Do any lines in the data below contain "black"? If so, copy every one of them.
==== Stored data ====
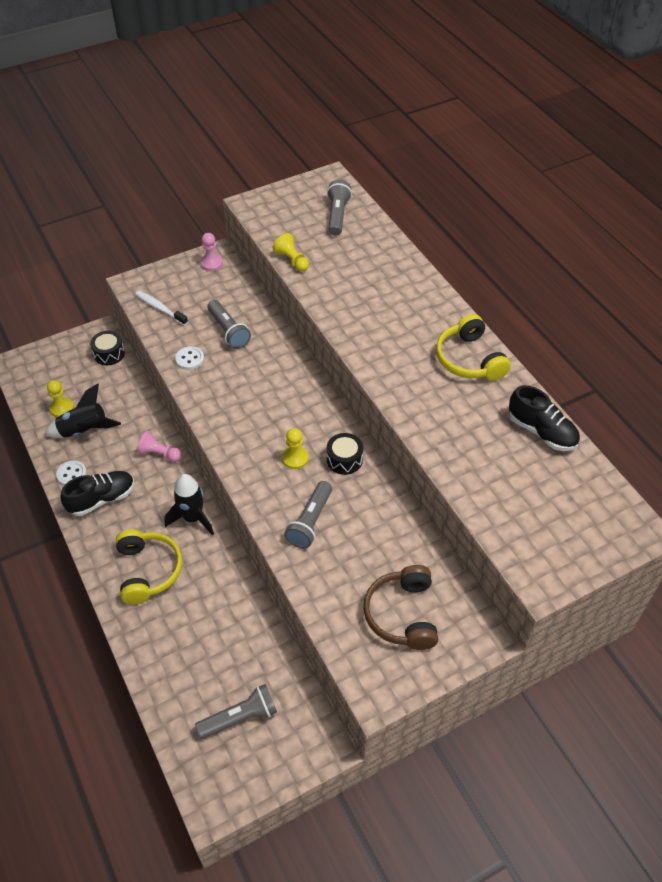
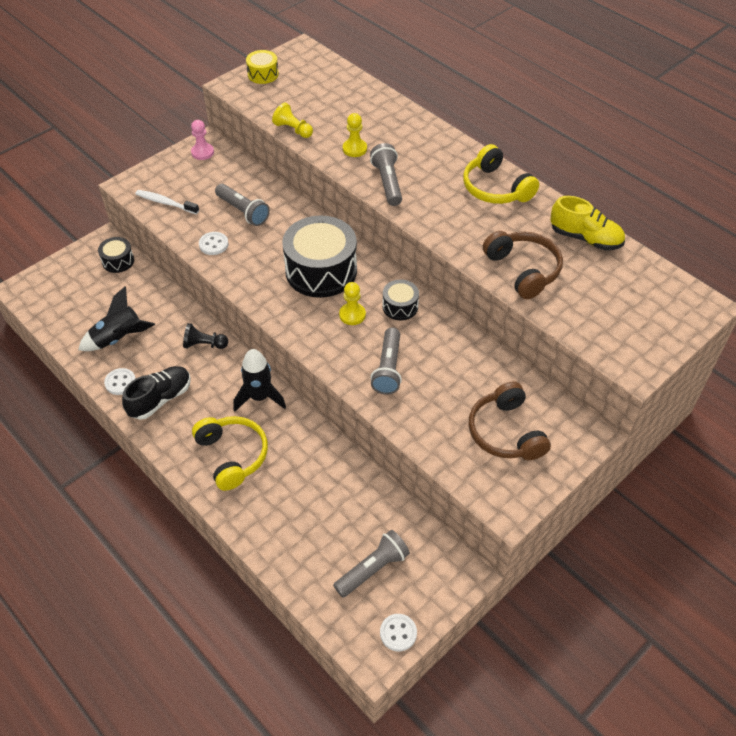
camera: 15 degrees left, 0 degrees up
yellow pawn [47,380,74,417] -> yellow pawn moved to [343,113,367,157]
pink pawn [137,430,182,462] -> black pawn [183,323,228,349]
grey flashlight [327,180,352,236] -> grey flashlight moved to [370,143,402,206]
black shoe [509,385,580,451] -> yellow shoe [550,196,625,250]
none -> yellow drum [246,50,279,84]
none -> black drum [282,215,357,298]
none -> white button [380,614,417,651]
none -> brown headphones [483,231,563,299]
====
### Result
pink pawn [137,430,182,462] -> black pawn [183,323,228,349]
black shoe [509,385,580,451] -> yellow shoe [550,196,625,250]
none -> black drum [282,215,357,298]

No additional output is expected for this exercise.